▸ **Given information**:

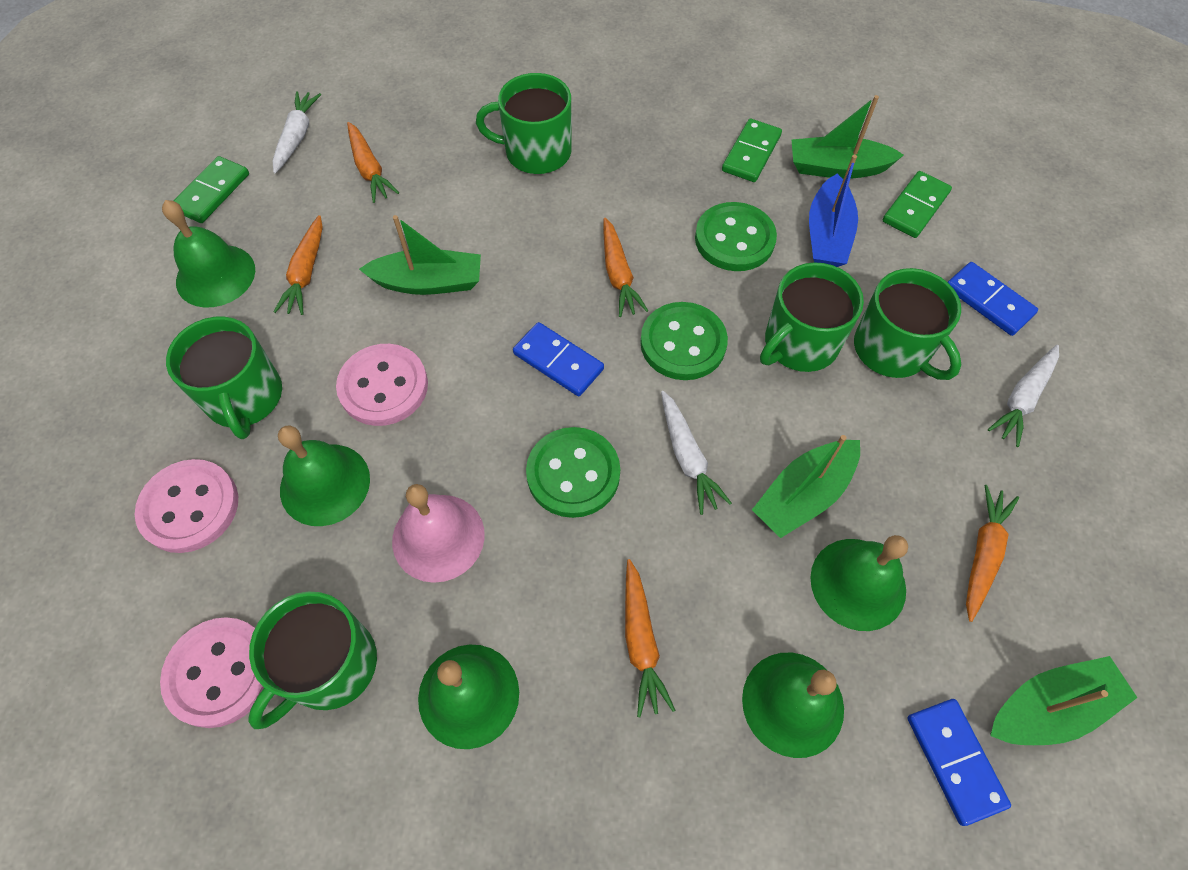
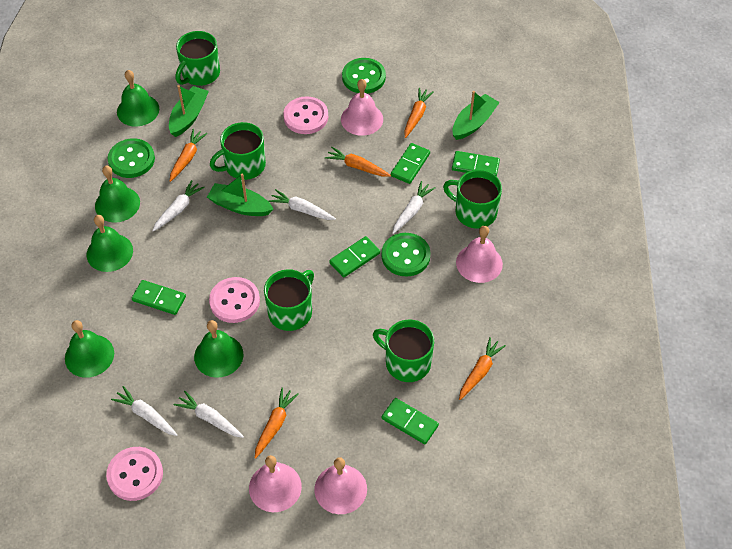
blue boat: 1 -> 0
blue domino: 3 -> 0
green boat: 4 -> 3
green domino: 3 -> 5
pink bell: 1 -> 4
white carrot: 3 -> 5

==

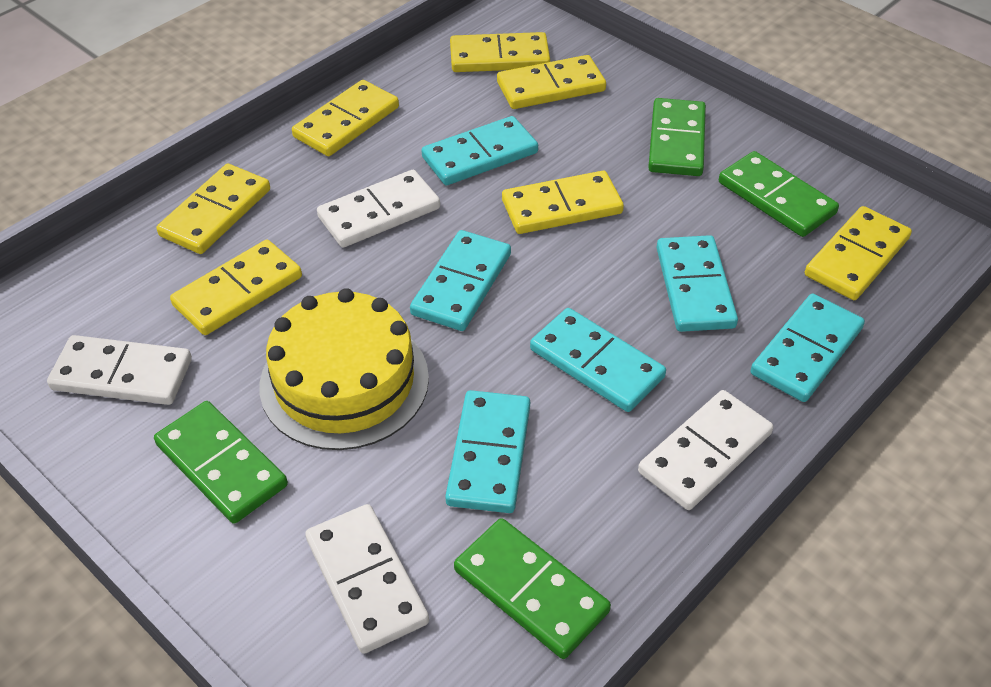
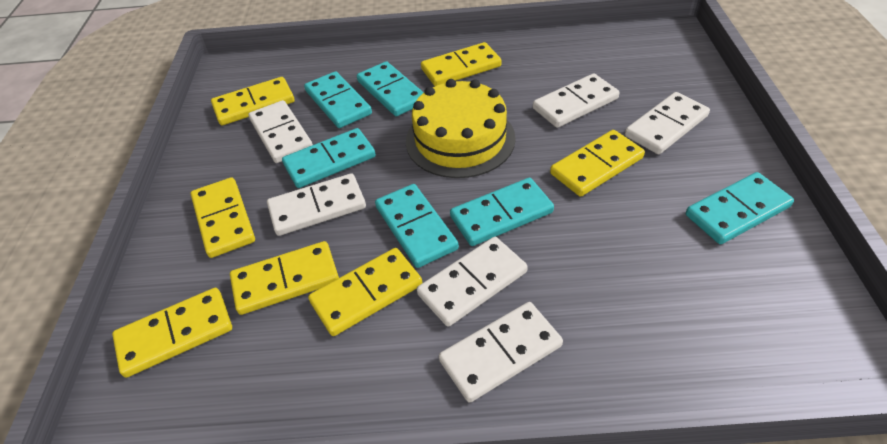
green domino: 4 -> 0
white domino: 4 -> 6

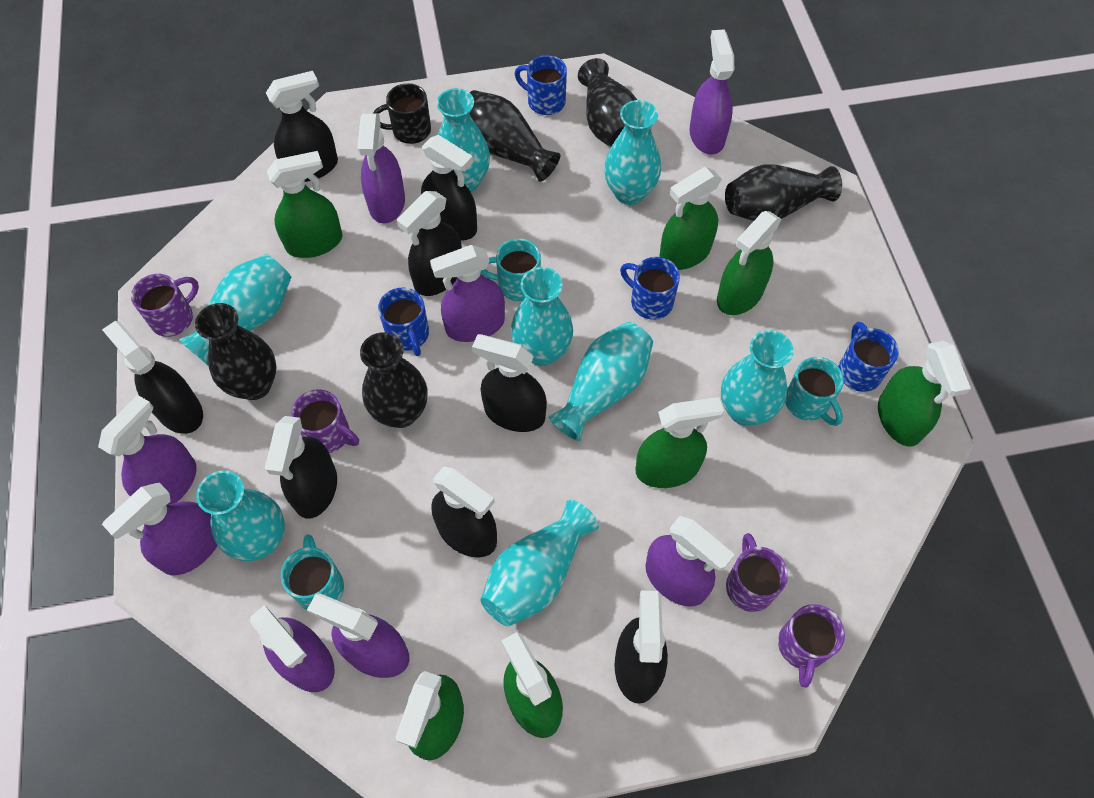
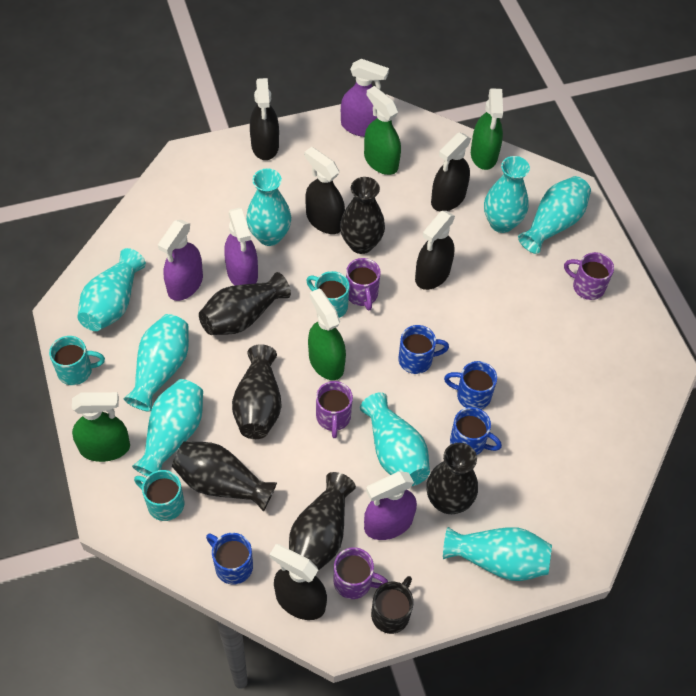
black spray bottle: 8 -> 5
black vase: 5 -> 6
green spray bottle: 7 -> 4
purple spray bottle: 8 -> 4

▸ **Description of the task**:
Go through the material above, and wherever a line contains the string "spray", return it.

▸ **Problem solution**:
black spray bottle: 8 -> 5
green spray bottle: 7 -> 4
purple spray bottle: 8 -> 4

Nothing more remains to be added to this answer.